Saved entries
"""

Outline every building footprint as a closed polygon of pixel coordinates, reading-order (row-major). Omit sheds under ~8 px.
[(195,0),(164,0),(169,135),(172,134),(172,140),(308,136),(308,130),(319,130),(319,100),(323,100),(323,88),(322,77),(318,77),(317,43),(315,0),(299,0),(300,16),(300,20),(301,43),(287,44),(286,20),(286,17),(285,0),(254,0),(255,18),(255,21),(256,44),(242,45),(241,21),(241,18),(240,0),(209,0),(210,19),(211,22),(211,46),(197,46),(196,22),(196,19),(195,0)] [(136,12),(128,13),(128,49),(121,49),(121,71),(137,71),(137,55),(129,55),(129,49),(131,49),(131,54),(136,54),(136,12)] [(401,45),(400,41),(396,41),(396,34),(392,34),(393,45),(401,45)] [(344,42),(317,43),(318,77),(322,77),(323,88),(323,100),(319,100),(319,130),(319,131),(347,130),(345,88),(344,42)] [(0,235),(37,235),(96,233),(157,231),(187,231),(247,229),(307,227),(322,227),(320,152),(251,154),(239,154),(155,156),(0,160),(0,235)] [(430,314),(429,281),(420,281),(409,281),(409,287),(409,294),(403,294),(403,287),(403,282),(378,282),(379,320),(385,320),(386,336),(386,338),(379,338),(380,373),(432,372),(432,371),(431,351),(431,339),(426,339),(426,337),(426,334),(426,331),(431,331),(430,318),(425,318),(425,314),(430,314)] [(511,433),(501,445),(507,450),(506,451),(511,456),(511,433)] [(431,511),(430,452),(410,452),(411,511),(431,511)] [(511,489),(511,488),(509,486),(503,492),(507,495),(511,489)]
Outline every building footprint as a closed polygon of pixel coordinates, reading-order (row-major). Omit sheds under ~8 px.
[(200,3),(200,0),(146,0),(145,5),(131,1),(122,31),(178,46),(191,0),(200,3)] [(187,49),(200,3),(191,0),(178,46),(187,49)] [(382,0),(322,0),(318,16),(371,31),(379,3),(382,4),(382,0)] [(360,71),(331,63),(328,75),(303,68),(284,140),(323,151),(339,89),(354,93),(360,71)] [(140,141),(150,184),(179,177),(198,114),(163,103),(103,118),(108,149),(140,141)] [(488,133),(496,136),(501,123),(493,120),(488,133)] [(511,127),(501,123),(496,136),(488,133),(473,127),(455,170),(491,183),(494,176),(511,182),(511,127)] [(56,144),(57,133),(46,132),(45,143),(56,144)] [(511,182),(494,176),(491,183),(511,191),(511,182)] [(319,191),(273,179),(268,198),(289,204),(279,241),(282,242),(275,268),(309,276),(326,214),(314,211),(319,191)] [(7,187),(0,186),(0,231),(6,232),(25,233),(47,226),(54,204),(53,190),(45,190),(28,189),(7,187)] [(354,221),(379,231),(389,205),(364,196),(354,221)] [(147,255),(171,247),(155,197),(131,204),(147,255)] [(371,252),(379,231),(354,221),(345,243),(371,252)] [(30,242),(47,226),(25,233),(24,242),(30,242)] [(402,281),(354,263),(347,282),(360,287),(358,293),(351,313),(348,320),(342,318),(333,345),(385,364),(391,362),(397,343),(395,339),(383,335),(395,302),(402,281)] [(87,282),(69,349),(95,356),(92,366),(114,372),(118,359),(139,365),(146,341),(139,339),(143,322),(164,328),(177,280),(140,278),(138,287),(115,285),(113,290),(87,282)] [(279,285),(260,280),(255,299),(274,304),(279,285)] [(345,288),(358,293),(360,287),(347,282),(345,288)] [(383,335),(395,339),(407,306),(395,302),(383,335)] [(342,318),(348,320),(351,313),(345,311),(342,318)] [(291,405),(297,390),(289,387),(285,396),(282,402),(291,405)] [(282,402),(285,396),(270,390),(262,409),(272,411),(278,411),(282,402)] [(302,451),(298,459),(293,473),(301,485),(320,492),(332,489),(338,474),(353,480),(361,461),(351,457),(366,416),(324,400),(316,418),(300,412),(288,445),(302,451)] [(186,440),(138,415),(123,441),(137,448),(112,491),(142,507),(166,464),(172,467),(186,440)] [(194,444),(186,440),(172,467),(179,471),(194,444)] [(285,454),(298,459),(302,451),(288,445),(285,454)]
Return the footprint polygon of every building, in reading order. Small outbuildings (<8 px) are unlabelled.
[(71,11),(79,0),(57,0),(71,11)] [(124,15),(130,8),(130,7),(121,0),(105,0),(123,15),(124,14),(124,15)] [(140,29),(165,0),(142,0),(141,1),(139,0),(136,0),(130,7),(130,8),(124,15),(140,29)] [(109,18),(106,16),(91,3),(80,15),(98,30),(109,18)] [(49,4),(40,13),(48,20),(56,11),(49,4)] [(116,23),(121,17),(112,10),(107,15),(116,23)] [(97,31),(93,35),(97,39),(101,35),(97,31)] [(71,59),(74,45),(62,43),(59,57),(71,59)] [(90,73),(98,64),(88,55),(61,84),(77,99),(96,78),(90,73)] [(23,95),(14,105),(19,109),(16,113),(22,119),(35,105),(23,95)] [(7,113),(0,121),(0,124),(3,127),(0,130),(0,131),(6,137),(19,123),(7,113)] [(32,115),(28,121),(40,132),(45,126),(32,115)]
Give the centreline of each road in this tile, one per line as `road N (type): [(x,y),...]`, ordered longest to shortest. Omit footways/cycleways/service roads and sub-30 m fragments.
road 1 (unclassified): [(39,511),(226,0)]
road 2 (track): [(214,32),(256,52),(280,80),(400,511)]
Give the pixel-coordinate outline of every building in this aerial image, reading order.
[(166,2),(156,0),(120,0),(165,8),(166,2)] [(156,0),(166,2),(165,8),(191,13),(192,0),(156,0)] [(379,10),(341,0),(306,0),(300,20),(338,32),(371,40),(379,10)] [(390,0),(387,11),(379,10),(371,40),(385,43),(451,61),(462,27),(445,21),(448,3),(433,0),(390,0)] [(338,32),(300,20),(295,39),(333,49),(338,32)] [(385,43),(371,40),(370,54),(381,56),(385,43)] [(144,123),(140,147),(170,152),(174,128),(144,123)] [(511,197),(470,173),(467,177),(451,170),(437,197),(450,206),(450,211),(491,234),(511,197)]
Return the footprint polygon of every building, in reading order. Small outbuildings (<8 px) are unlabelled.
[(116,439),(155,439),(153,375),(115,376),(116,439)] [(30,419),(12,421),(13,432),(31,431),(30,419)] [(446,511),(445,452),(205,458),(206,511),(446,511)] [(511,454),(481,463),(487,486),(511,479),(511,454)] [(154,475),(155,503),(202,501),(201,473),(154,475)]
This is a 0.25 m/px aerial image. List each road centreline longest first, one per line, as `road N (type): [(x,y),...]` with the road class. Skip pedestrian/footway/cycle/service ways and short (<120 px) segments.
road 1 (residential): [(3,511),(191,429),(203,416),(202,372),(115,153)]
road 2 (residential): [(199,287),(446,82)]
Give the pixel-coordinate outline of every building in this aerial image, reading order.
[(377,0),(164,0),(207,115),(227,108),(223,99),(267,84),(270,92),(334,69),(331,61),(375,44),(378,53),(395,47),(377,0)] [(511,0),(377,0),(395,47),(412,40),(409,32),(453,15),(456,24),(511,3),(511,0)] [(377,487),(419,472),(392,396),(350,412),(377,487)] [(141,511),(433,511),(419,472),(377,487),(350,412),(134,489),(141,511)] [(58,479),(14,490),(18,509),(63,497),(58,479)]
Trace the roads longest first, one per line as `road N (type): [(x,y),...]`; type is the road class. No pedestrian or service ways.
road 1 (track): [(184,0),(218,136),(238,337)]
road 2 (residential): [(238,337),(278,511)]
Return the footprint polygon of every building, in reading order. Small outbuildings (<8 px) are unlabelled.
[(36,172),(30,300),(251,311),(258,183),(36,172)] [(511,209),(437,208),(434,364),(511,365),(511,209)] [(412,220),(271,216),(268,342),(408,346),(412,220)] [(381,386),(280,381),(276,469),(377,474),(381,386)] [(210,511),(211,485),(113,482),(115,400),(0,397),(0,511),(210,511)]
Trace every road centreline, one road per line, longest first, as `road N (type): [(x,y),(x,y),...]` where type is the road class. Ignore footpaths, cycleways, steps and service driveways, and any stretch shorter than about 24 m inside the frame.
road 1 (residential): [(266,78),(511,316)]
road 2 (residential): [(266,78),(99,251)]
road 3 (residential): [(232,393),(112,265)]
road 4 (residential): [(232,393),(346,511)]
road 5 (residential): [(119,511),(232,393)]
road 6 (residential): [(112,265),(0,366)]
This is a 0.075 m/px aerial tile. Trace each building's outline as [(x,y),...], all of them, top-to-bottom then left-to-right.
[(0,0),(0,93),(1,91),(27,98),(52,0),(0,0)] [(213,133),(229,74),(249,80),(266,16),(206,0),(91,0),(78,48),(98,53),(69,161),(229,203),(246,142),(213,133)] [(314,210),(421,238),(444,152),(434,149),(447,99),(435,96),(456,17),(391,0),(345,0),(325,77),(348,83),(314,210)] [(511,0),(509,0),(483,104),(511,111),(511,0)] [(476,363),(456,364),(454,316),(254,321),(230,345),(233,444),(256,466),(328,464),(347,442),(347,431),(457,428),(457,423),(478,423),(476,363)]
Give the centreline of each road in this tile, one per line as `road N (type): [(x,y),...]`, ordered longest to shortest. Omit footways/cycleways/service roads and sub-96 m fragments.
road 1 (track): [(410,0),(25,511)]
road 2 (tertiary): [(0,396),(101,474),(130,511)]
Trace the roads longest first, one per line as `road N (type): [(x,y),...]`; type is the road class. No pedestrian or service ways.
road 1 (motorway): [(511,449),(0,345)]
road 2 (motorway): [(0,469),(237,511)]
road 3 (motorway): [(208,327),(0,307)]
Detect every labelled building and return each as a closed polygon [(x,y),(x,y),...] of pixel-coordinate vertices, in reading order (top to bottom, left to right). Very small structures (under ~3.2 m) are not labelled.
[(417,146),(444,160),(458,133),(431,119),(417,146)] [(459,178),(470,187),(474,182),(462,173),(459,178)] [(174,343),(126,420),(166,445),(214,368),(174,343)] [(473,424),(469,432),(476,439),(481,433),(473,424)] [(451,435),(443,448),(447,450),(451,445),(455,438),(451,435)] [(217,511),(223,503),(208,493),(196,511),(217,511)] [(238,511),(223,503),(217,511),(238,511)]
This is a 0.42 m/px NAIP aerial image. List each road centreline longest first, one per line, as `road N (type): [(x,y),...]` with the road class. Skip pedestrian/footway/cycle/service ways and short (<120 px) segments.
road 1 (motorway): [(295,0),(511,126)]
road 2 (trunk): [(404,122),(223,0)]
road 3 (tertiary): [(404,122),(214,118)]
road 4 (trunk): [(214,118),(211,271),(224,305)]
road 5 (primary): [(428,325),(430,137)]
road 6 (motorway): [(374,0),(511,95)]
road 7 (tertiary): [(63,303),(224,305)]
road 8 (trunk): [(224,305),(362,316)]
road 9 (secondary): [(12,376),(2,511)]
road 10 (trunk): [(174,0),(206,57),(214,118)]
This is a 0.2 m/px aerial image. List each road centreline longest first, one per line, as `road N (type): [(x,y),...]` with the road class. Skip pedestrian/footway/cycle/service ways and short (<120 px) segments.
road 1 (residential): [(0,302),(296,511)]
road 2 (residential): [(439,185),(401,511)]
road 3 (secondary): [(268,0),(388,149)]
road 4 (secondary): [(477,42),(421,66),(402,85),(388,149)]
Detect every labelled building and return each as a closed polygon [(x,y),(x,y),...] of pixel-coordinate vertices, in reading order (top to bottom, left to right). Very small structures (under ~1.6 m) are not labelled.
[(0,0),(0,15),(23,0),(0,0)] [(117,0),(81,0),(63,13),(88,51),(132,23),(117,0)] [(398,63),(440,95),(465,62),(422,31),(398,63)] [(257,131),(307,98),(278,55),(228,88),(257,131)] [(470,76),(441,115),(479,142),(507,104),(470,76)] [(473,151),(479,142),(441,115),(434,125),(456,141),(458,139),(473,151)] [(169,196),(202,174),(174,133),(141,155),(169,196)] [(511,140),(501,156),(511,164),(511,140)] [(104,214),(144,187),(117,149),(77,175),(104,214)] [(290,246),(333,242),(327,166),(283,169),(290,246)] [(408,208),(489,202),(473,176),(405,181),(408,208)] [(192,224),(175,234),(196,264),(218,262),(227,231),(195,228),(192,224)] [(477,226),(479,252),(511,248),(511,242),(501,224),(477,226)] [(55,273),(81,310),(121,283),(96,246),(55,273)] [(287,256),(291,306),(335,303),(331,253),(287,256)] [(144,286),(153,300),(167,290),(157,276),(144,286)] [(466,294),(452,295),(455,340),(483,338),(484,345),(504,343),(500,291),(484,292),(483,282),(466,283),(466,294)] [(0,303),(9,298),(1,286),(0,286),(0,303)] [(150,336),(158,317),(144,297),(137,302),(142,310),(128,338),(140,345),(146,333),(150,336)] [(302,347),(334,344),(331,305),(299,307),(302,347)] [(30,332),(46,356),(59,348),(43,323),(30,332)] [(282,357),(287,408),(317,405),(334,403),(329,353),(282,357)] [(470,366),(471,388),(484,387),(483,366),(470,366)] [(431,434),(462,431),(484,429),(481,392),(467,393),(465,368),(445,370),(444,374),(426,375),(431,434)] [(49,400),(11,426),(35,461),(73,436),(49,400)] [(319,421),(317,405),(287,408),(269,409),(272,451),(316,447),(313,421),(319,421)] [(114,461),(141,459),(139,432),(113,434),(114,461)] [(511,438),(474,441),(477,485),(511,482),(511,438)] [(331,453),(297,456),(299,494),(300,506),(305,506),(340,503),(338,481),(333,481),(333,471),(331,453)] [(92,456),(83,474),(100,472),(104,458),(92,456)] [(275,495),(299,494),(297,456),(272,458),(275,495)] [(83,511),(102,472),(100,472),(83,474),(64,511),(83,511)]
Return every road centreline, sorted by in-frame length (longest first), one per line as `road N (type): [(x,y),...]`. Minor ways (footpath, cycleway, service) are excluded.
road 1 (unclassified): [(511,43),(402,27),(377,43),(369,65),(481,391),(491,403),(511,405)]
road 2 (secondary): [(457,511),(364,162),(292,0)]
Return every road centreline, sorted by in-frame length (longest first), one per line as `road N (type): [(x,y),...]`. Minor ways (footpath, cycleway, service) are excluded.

"""

Directions: How many lines in the listing above contain the word "vertices", with case counting? Reply with the number only.

Task response: 2